-- RECORDS TO USE --
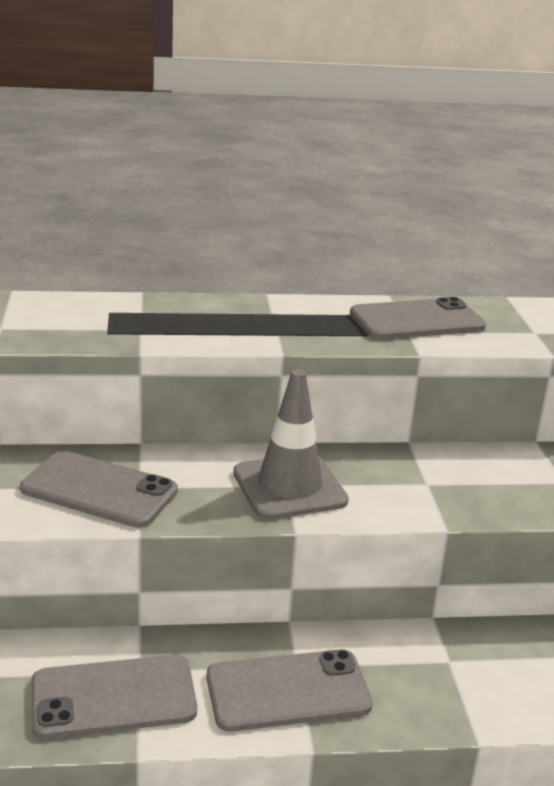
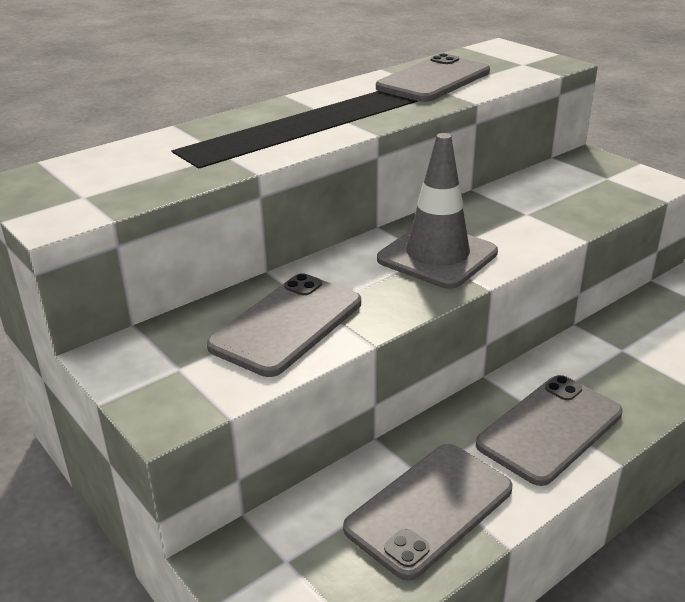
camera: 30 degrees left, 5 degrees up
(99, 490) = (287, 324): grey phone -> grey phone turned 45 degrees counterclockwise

...

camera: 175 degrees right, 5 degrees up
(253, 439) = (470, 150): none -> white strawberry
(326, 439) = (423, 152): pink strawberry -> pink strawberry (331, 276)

-- EXERCISE --
Can you repeat, word for word, every line above from the one containing "camera: 30 degrees left, 5 degrees up" down to the one containing "(99, 490) = (287, 324): grey", including both?

-- ANSWER BELOW --
camera: 30 degrees left, 5 degrees up
(99, 490) = (287, 324): grey phone -> grey phone turned 45 degrees counterclockwise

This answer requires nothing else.